» REQUIREMENT:
Each line below is to be repeated exactly; any picture is to be left out.

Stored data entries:
┌──

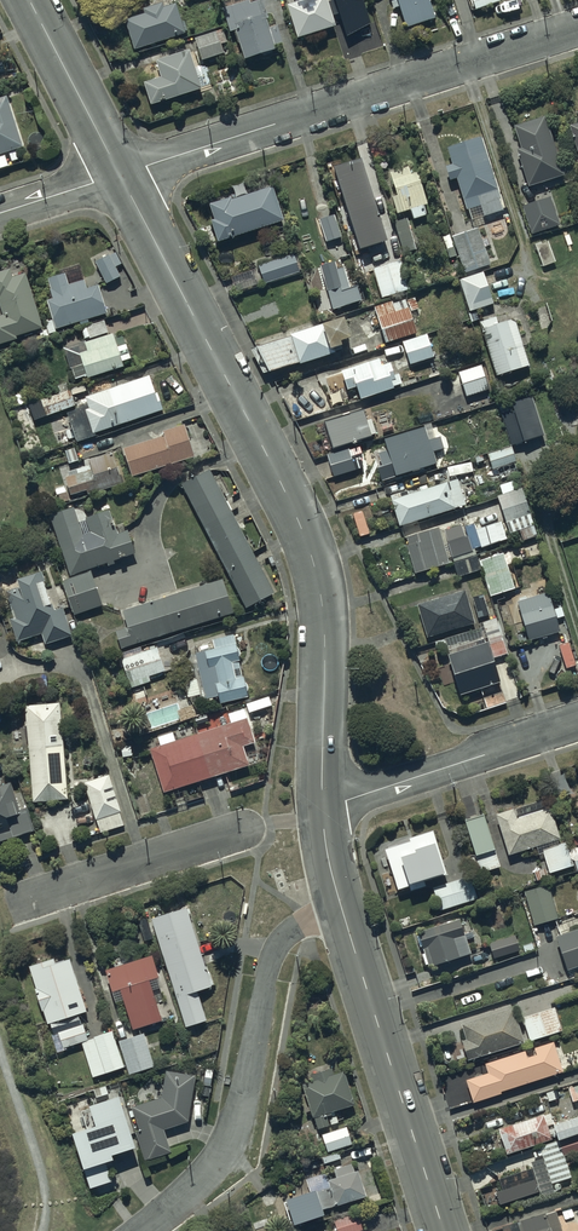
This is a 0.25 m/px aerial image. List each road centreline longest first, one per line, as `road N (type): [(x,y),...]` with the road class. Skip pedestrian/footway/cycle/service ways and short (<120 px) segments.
road 1 (tertiary): [(120,174),(311,555),(325,634),(323,811)]
road 2 (residential): [(577,28),(120,174)]
road 3 (residential): [(342,911),(308,922),(278,945),(229,1148),(201,1185),(140,1230)]
road 4 (tertiary): [(342,911),(444,1230)]
road 5 (residential): [(323,811),(7,904)]
road 6 (residential): [(577,725),(323,811)]
road 7 (tertiary): [(29,0),(120,174)]
road 8 (residential): [(120,174),(0,213)]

└──

» RESULT OF THIS EXERCISE:
This is a 0.25 m/px aerial image. List each road centreline longest first, one per line, as `road N (type): [(x,y),...]` with the road class. Skip pedestrian/footway/cycle/service ways and short (<120 px) segments.
road 1 (tertiary): [(120,174),(311,555),(325,634),(323,811)]
road 2 (residential): [(577,28),(120,174)]
road 3 (residential): [(342,911),(308,922),(278,945),(229,1148),(201,1185),(140,1230)]
road 4 (tertiary): [(342,911),(444,1230)]
road 5 (residential): [(323,811),(7,904)]
road 6 (residential): [(577,725),(323,811)]
road 7 (tertiary): [(29,0),(120,174)]
road 8 (residential): [(120,174),(0,213)]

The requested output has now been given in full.